■ **What you should do**:
Output only the lines below from the one containing "in_first: [437, 111]" to the one containing "now: BrownRocket", exactly as written, both ends kept.

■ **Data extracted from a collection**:
■ ■ ■ ■
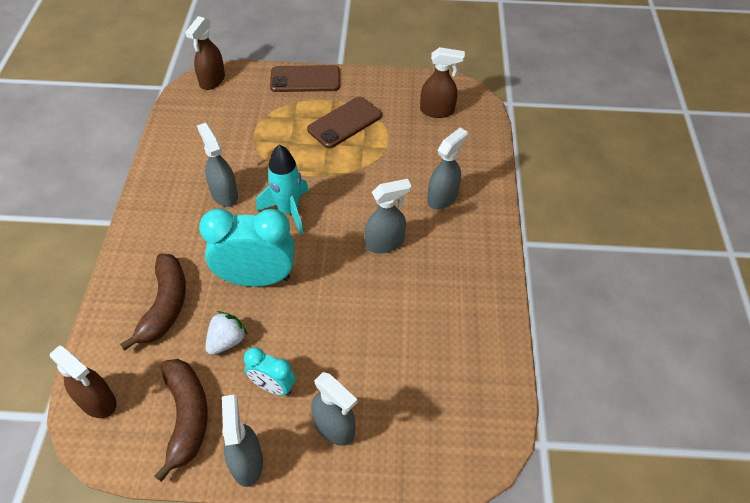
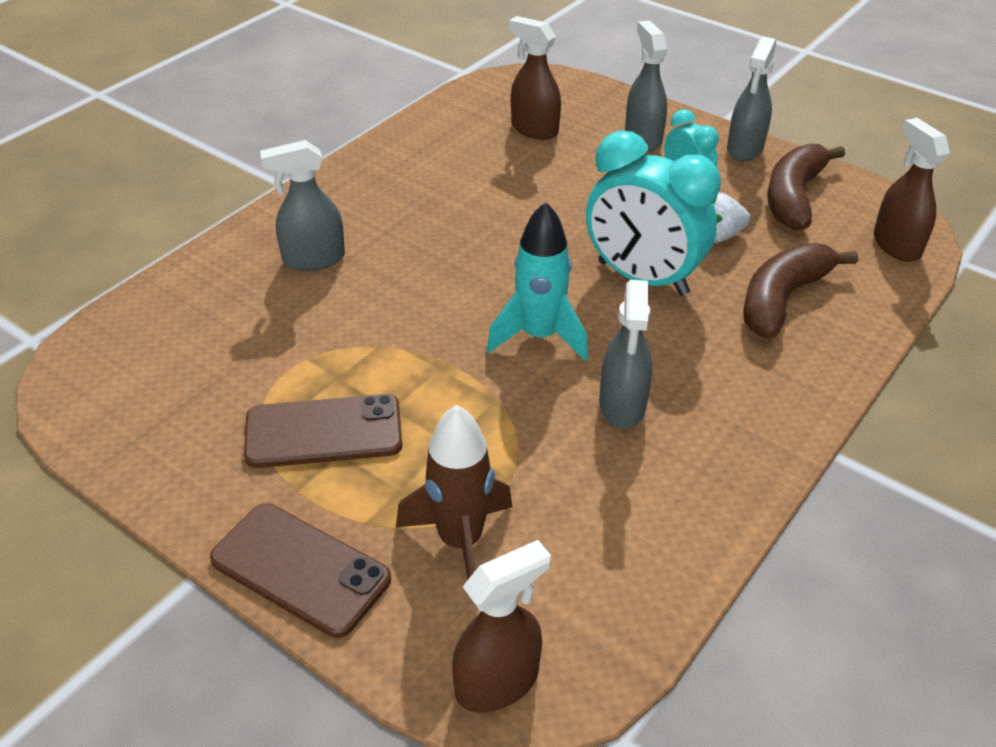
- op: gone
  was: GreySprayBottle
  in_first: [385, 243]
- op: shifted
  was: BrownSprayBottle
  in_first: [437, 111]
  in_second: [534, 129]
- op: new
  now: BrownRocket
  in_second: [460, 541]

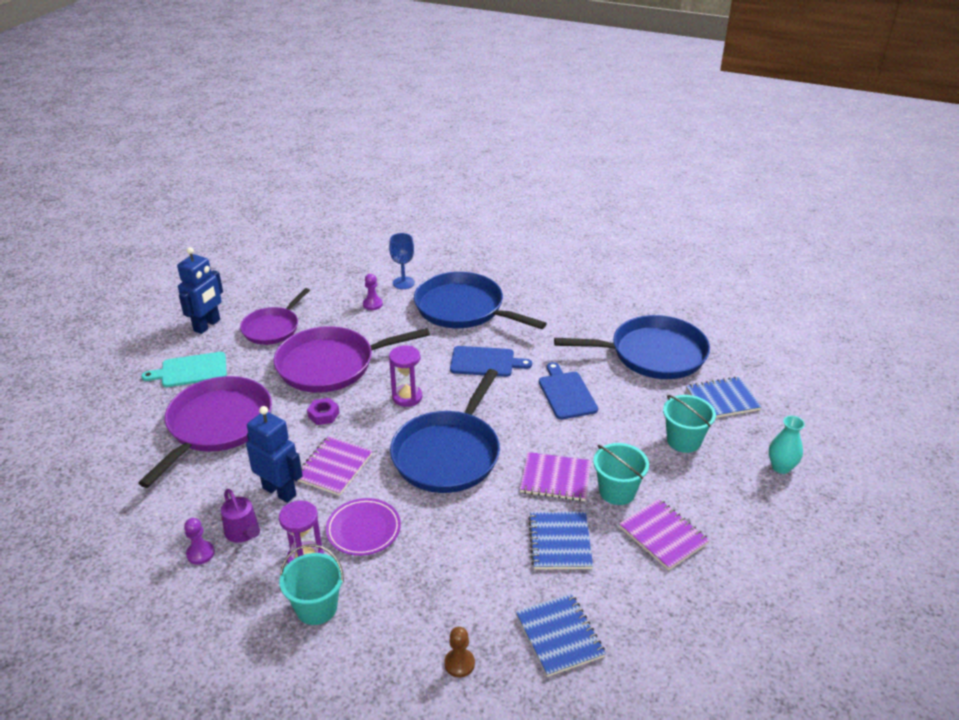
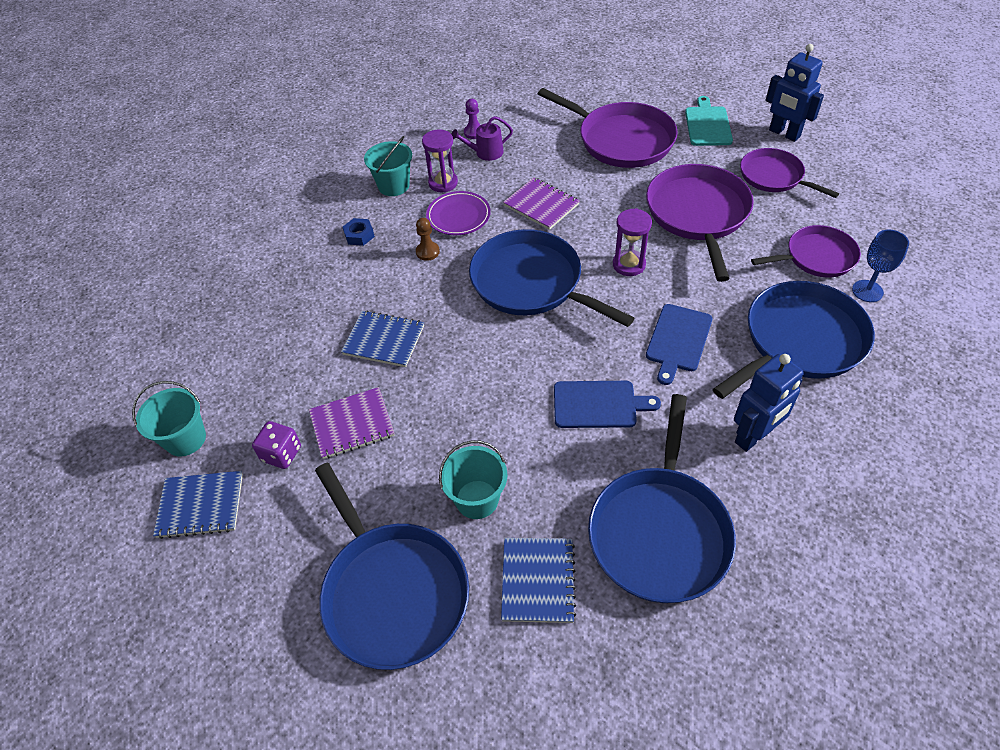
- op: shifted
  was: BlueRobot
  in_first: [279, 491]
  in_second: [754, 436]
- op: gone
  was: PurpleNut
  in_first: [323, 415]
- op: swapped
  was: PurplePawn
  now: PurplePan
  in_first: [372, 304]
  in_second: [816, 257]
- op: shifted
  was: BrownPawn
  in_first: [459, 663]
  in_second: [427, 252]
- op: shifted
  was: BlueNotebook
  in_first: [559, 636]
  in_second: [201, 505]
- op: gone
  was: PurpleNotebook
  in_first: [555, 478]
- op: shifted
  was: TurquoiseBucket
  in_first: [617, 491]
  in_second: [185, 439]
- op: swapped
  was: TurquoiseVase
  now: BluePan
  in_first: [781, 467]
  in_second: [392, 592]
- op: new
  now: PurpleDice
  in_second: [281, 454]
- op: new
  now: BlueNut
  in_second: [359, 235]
■ ■ ■ ■
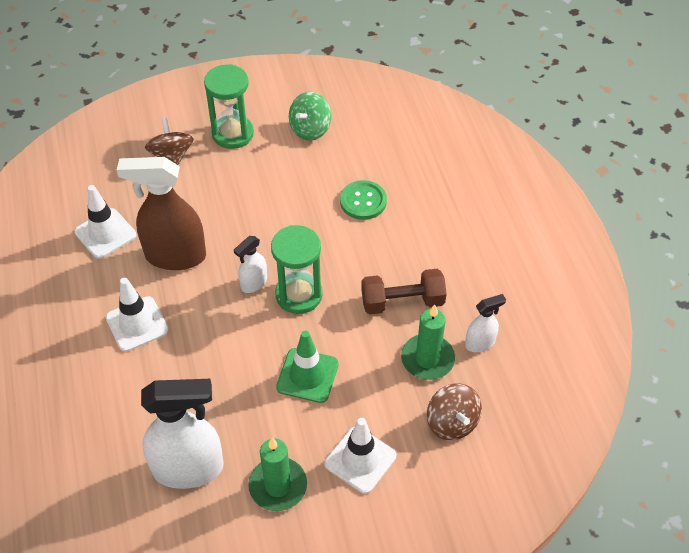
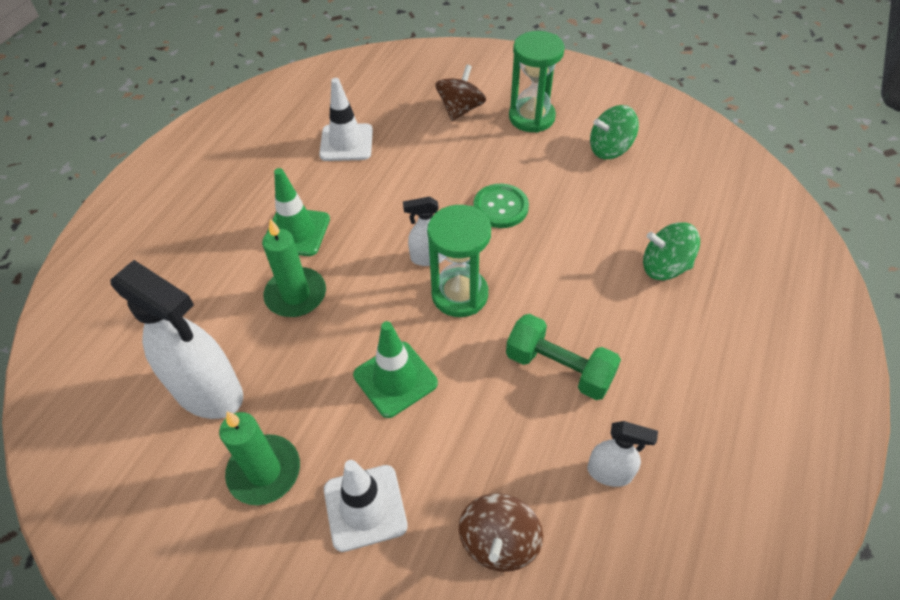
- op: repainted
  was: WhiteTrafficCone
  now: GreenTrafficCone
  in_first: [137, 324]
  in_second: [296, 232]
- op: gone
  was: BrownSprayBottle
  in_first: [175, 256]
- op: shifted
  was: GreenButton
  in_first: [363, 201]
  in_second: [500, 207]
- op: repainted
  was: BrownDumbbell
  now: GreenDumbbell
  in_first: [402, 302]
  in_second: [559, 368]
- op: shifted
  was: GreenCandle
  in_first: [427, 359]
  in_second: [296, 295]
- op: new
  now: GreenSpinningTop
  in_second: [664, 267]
■ ■ ■ ■
■ **Completed exercise**:
  in_first: [437, 111]
  in_second: [534, 129]
- op: new
  now: BrownRocket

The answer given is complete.